[[ Data provided open ]]

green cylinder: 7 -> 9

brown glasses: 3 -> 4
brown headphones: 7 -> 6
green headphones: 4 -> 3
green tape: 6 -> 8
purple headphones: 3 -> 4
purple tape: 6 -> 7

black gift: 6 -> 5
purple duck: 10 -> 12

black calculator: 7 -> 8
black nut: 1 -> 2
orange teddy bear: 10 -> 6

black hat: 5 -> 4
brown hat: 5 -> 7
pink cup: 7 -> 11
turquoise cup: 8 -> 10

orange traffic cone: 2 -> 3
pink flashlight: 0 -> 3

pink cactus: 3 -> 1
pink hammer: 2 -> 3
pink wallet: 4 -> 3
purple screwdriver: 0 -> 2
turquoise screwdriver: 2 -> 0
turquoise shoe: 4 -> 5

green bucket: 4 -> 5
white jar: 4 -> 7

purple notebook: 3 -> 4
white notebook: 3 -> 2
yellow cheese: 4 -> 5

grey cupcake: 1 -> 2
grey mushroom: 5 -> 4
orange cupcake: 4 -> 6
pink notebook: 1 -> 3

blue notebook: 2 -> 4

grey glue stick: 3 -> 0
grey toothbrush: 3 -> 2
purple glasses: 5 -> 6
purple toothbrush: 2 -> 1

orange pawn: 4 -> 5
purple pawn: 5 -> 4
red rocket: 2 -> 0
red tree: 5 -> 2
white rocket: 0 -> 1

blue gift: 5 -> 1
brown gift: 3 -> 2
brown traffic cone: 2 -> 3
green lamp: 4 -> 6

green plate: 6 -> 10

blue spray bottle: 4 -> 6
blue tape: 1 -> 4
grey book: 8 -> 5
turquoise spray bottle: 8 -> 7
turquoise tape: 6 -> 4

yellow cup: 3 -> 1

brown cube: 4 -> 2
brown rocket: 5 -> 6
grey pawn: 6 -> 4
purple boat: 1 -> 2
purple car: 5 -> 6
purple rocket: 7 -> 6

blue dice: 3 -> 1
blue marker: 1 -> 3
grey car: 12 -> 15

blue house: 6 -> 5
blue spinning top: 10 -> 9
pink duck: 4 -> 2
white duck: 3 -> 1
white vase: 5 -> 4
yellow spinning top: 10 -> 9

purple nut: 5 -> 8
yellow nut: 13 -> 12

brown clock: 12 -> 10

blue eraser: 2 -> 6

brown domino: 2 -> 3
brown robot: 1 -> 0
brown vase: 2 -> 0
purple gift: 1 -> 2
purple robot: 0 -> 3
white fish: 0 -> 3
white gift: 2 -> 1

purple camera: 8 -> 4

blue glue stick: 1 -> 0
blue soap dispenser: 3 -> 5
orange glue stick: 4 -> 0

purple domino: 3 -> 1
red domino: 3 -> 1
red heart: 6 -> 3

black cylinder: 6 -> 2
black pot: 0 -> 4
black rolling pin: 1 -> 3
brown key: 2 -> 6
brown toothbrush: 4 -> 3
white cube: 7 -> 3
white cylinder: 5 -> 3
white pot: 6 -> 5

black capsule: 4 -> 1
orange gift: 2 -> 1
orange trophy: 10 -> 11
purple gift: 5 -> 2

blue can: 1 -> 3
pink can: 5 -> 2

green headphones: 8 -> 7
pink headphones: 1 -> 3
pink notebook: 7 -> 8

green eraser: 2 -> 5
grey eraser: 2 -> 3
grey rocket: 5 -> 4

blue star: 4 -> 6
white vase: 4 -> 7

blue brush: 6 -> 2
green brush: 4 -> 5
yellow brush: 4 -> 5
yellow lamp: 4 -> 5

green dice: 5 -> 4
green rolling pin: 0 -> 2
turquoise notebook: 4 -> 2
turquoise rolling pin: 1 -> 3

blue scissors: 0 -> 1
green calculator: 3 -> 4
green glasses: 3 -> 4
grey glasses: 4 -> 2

[[ Data provided closed ]]

What you need to do: Each line in the data that holds the word "calculator" must be copied.

Exercise response:
black calculator: 7 -> 8
green calculator: 3 -> 4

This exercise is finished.